* [THE TASK]: The output should contain the listing word for word and no pictures.

* [DATA FOR THIS TASK]:
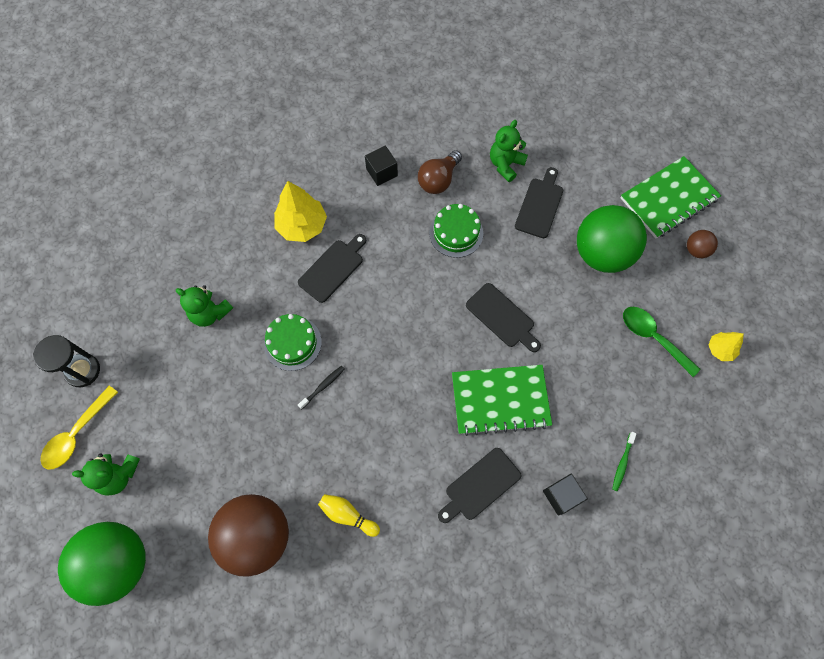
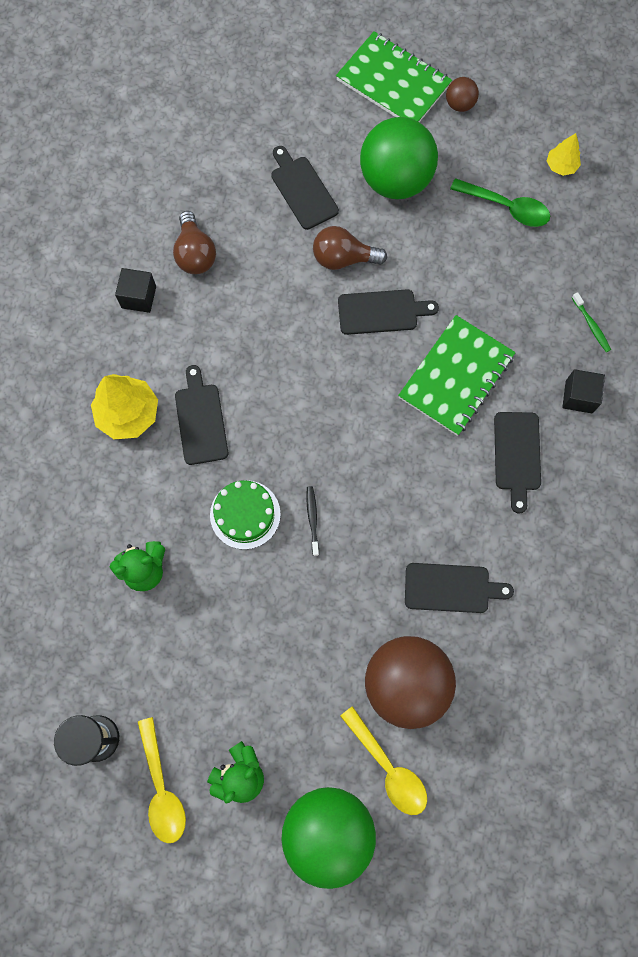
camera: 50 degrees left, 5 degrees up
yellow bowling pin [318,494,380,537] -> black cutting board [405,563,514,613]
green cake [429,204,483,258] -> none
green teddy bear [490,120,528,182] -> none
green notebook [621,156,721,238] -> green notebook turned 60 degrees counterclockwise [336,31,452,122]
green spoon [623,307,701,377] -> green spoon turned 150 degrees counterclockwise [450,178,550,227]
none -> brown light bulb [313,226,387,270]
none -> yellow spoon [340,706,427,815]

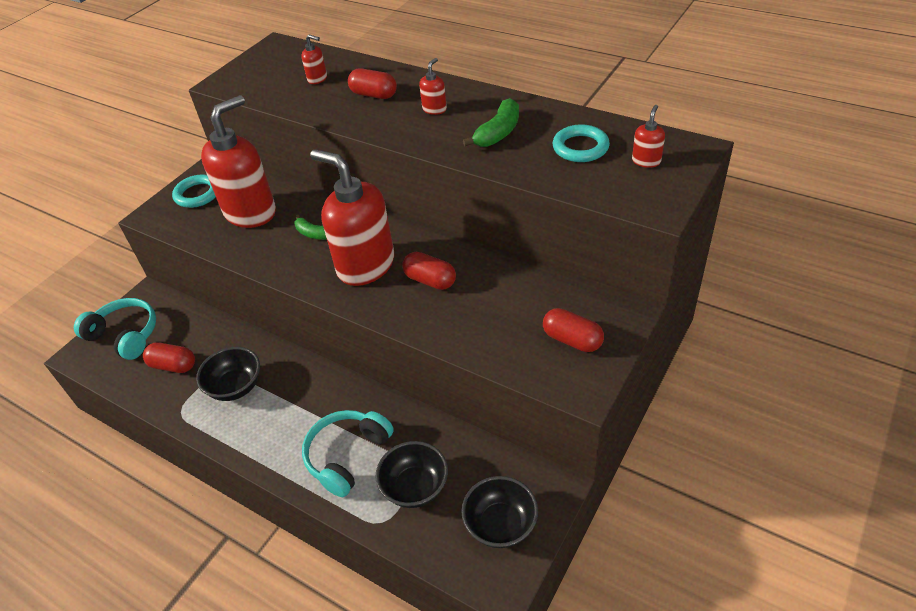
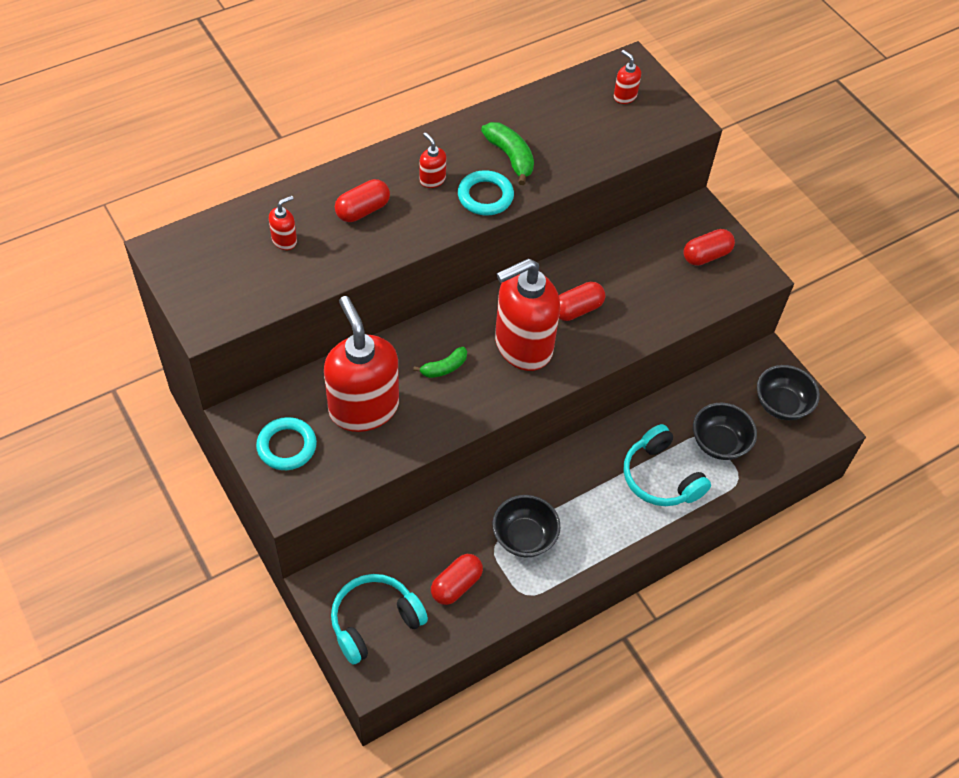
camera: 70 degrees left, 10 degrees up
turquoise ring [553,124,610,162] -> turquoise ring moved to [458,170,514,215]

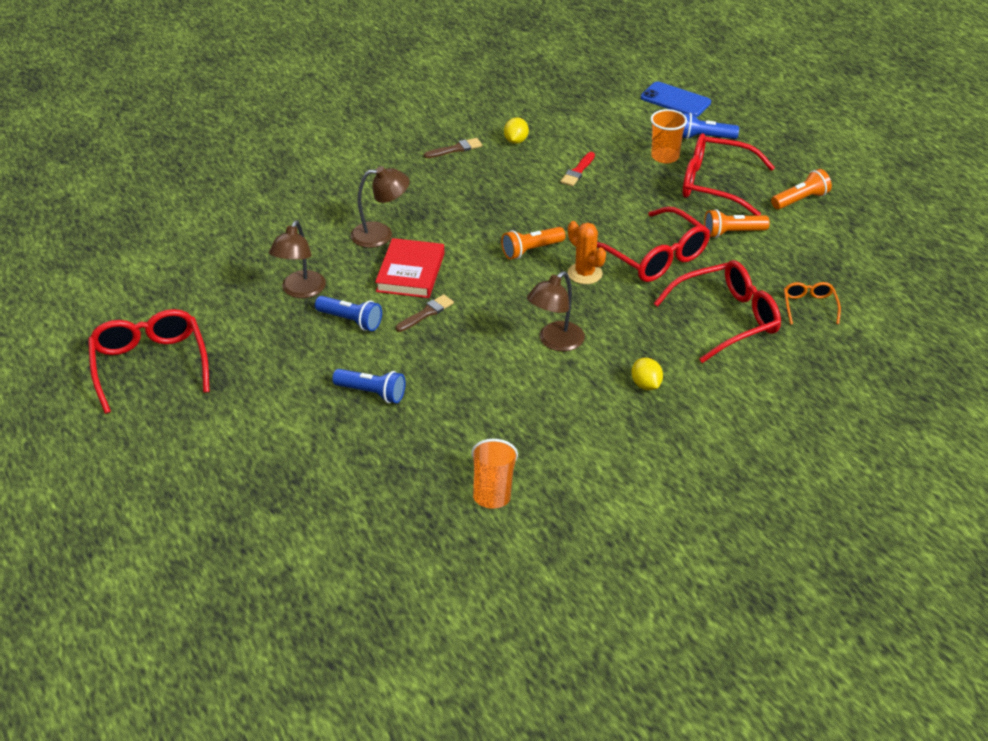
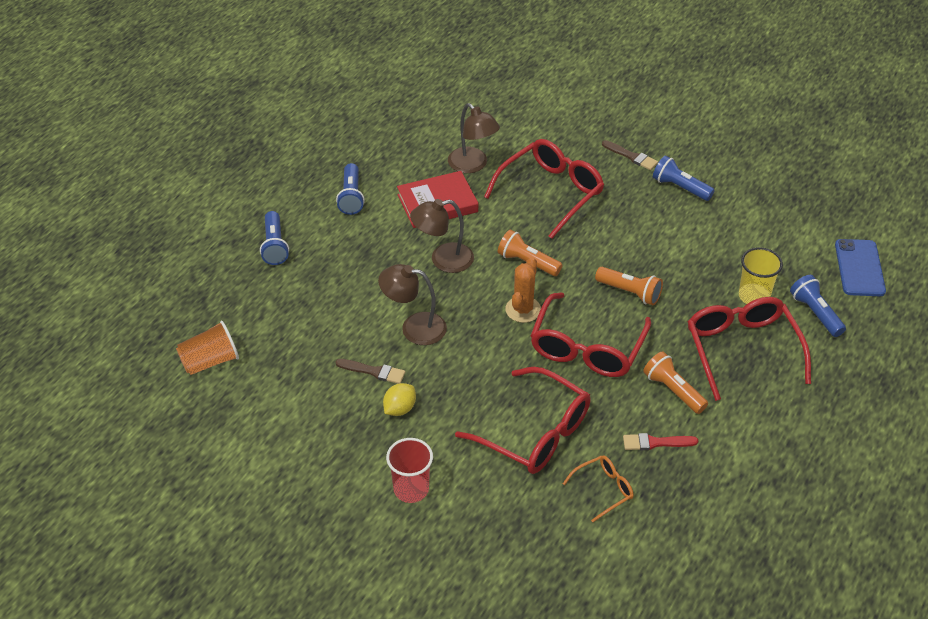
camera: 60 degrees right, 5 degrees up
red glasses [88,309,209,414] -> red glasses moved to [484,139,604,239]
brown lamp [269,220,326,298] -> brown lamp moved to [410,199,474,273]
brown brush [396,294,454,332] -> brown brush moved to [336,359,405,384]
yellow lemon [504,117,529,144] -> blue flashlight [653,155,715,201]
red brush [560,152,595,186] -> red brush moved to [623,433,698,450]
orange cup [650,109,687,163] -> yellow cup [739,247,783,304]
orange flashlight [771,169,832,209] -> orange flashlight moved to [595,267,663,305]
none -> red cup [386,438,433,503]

* [TASK RESULT]:
camera: 50 degrees left, 5 degrees up
yellow bowling pin [318,494,380,537] -> black cutting board [405,563,514,613]
green cake [429,204,483,258] -> none
green teddy bear [490,120,528,182] -> none
green notebook [621,156,721,238] -> green notebook turned 60 degrees counterclockwise [336,31,452,122]
green spoon [623,307,701,377] -> green spoon turned 150 degrees counterclockwise [450,178,550,227]
none -> brown light bulb [313,226,387,270]
none -> yellow spoon [340,706,427,815]

camera: 70 degrees left, 10 degrees up
turquoise ring [553,124,610,162] -> turquoise ring moved to [458,170,514,215]

camera: 60 degrees right, 5 degrees up
red glasses [88,309,209,414] -> red glasses moved to [484,139,604,239]
brown lamp [269,220,326,298] -> brown lamp moved to [410,199,474,273]
brown brush [396,294,454,332] -> brown brush moved to [336,359,405,384]
yellow lemon [504,117,529,144] -> blue flashlight [653,155,715,201]
red brush [560,152,595,186] -> red brush moved to [623,433,698,450]
orange cup [650,109,687,163] -> yellow cup [739,247,783,304]
orange flashlight [771,169,832,209] -> orange flashlight moved to [595,267,663,305]
none -> red cup [386,438,433,503]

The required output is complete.